# Work required
Please restate, word for word, the lines below that begin at the one with "IC8 pin SDA: +3V3 -> N_10" and end at the one with "C5: 100nF (GND, VS) -> 680nF (GND, VS)". Leave out all other lines.

Listed records Block Start

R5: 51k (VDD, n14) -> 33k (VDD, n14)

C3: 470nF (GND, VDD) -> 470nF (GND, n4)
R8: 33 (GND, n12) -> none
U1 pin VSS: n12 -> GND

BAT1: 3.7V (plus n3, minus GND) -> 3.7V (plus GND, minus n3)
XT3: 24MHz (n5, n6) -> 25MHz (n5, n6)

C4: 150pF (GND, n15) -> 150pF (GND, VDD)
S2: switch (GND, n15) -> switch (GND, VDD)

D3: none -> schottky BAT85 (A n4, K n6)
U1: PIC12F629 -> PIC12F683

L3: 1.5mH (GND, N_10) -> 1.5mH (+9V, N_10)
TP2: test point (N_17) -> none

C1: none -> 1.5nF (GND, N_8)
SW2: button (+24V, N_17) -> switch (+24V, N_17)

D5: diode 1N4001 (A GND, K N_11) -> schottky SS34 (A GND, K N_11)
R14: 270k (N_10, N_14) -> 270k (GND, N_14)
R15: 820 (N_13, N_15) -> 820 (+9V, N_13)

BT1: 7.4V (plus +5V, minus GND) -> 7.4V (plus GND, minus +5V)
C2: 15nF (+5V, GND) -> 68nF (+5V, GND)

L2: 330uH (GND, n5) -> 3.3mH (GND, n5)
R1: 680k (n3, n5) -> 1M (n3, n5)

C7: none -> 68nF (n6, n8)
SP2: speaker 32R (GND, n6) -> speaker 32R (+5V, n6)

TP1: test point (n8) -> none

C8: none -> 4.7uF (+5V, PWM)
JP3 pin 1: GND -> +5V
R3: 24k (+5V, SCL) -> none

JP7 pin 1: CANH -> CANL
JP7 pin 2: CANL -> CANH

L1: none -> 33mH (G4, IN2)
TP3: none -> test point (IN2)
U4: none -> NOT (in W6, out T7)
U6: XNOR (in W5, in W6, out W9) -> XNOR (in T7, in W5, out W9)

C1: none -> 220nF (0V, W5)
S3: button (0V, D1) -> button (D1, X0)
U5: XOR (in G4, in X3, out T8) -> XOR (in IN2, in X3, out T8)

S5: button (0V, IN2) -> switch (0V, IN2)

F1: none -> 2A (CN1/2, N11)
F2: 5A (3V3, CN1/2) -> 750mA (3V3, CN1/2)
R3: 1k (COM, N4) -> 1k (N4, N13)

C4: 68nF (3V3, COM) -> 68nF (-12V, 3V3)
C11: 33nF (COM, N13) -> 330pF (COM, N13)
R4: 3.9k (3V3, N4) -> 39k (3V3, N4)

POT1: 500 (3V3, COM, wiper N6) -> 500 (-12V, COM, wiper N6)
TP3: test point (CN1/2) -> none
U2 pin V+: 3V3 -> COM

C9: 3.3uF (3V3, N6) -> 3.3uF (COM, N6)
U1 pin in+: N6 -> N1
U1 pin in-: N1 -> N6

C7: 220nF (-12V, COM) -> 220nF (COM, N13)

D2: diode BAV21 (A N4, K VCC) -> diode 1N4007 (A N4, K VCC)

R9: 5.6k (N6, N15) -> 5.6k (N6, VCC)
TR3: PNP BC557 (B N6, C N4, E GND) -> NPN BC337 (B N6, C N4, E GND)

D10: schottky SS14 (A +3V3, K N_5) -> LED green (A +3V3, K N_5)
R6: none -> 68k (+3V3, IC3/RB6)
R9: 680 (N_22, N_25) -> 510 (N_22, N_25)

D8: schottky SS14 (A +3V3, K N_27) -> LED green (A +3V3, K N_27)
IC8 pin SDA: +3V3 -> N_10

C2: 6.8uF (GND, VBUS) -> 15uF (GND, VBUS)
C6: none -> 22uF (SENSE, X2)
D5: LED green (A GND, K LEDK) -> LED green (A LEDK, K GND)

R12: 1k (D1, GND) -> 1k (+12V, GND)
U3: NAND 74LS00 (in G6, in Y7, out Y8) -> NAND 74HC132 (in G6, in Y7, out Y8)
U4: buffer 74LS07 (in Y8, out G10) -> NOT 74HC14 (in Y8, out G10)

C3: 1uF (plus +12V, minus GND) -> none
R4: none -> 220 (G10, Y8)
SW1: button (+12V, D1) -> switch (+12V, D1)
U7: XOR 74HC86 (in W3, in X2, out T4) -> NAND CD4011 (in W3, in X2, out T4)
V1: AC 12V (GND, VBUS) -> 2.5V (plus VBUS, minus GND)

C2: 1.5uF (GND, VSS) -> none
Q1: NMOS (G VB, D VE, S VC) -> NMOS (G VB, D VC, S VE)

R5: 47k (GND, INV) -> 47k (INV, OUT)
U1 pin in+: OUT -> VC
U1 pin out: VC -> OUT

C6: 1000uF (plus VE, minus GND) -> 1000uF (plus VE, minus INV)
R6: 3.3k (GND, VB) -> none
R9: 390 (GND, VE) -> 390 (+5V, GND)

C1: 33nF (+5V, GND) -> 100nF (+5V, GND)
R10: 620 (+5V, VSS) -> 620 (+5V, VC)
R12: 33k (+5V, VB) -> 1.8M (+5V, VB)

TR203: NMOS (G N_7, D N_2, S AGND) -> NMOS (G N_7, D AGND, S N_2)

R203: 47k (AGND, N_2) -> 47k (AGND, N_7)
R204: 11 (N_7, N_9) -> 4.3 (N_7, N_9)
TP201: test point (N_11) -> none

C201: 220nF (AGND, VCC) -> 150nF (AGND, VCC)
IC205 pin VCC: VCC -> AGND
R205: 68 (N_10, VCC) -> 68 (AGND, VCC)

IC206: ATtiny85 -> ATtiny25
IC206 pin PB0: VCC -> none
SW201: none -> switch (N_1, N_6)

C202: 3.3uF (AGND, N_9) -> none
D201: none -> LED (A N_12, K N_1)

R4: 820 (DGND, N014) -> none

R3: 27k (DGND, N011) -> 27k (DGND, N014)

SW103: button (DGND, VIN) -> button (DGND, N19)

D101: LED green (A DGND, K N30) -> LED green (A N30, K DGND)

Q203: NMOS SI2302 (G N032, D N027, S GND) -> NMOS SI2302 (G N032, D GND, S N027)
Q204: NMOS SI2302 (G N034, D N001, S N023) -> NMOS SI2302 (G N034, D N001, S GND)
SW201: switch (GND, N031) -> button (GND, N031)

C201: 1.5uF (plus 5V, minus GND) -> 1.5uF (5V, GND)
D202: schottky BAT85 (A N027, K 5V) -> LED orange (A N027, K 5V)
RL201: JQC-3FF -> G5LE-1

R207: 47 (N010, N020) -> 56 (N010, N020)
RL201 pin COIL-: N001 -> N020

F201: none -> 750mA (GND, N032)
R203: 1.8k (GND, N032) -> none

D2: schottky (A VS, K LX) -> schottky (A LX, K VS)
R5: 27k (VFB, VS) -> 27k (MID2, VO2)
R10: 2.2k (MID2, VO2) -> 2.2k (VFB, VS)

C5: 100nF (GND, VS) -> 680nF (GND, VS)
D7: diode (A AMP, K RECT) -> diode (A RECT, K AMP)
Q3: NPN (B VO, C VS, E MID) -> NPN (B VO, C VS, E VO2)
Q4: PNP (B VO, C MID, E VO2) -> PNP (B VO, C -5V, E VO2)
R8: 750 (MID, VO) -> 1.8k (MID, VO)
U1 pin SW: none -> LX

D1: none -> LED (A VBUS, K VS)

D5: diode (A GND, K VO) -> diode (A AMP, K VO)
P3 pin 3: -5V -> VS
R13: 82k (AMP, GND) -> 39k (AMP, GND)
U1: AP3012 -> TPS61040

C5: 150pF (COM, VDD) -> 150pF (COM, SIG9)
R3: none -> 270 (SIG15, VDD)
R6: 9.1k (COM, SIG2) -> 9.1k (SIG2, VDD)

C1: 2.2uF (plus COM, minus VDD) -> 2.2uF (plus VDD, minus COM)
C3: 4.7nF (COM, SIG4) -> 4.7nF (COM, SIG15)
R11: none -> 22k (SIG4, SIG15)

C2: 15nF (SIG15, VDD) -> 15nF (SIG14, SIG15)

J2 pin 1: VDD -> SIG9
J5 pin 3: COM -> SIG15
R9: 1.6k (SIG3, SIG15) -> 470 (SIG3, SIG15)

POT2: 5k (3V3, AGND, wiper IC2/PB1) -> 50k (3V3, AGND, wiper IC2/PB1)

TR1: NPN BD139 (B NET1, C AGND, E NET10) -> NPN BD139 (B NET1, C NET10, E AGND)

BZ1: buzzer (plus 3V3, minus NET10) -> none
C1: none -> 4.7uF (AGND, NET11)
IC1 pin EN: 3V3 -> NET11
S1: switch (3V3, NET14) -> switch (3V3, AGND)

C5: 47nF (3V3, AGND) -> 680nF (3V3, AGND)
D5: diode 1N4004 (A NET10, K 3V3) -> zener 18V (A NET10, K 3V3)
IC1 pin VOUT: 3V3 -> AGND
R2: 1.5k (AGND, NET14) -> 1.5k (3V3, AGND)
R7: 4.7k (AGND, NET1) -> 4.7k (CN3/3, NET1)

Listed records Block End

# Answer
IC8 pin SDA: +3V3 -> N_10

C2: 6.8uF (GND, VBUS) -> 15uF (GND, VBUS)
C6: none -> 22uF (SENSE, X2)
D5: LED green (A GND, K LEDK) -> LED green (A LEDK, K GND)

R12: 1k (D1, GND) -> 1k (+12V, GND)
U3: NAND 74LS00 (in G6, in Y7, out Y8) -> NAND 74HC132 (in G6, in Y7, out Y8)
U4: buffer 74LS07 (in Y8, out G10) -> NOT 74HC14 (in Y8, out G10)

C3: 1uF (plus +12V, minus GND) -> none
R4: none -> 220 (G10, Y8)
SW1: button (+12V, D1) -> switch (+12V, D1)
U7: XOR 74HC86 (in W3, in X2, out T4) -> NAND CD4011 (in W3, in X2, out T4)
V1: AC 12V (GND, VBUS) -> 2.5V (plus VBUS, minus GND)

C2: 1.5uF (GND, VSS) -> none
Q1: NMOS (G VB, D VE, S VC) -> NMOS (G VB, D VC, S VE)

R5: 47k (GND, INV) -> 47k (INV, OUT)
U1 pin in+: OUT -> VC
U1 pin out: VC -> OUT

C6: 1000uF (plus VE, minus GND) -> 1000uF (plus VE, minus INV)
R6: 3.3k (GND, VB) -> none
R9: 390 (GND, VE) -> 390 (+5V, GND)

C1: 33nF (+5V, GND) -> 100nF (+5V, GND)
R10: 620 (+5V, VSS) -> 620 (+5V, VC)
R12: 33k (+5V, VB) -> 1.8M (+5V, VB)

TR203: NMOS (G N_7, D N_2, S AGND) -> NMOS (G N_7, D AGND, S N_2)

R203: 47k (AGND, N_2) -> 47k (AGND, N_7)
R204: 11 (N_7, N_9) -> 4.3 (N_7, N_9)
TP201: test point (N_11) -> none

C201: 220nF (AGND, VCC) -> 150nF (AGND, VCC)
IC205 pin VCC: VCC -> AGND
R205: 68 (N_10, VCC) -> 68 (AGND, VCC)

IC206: ATtiny85 -> ATtiny25
IC206 pin PB0: VCC -> none
SW201: none -> switch (N_1, N_6)

C202: 3.3uF (AGND, N_9) -> none
D201: none -> LED (A N_12, K N_1)

R4: 820 (DGND, N014) -> none

R3: 27k (DGND, N011) -> 27k (DGND, N014)

SW103: button (DGND, VIN) -> button (DGND, N19)

D101: LED green (A DGND, K N30) -> LED green (A N30, K DGND)

Q203: NMOS SI2302 (G N032, D N027, S GND) -> NMOS SI2302 (G N032, D GND, S N027)
Q204: NMOS SI2302 (G N034, D N001, S N023) -> NMOS SI2302 (G N034, D N001, S GND)
SW201: switch (GND, N031) -> button (GND, N031)

C201: 1.5uF (plus 5V, minus GND) -> 1.5uF (5V, GND)
D202: schottky BAT85 (A N027, K 5V) -> LED orange (A N027, K 5V)
RL201: JQC-3FF -> G5LE-1

R207: 47 (N010, N020) -> 56 (N010, N020)
RL201 pin COIL-: N001 -> N020

F201: none -> 750mA (GND, N032)
R203: 1.8k (GND, N032) -> none

D2: schottky (A VS, K LX) -> schottky (A LX, K VS)
R5: 27k (VFB, VS) -> 27k (MID2, VO2)
R10: 2.2k (MID2, VO2) -> 2.2k (VFB, VS)

C5: 100nF (GND, VS) -> 680nF (GND, VS)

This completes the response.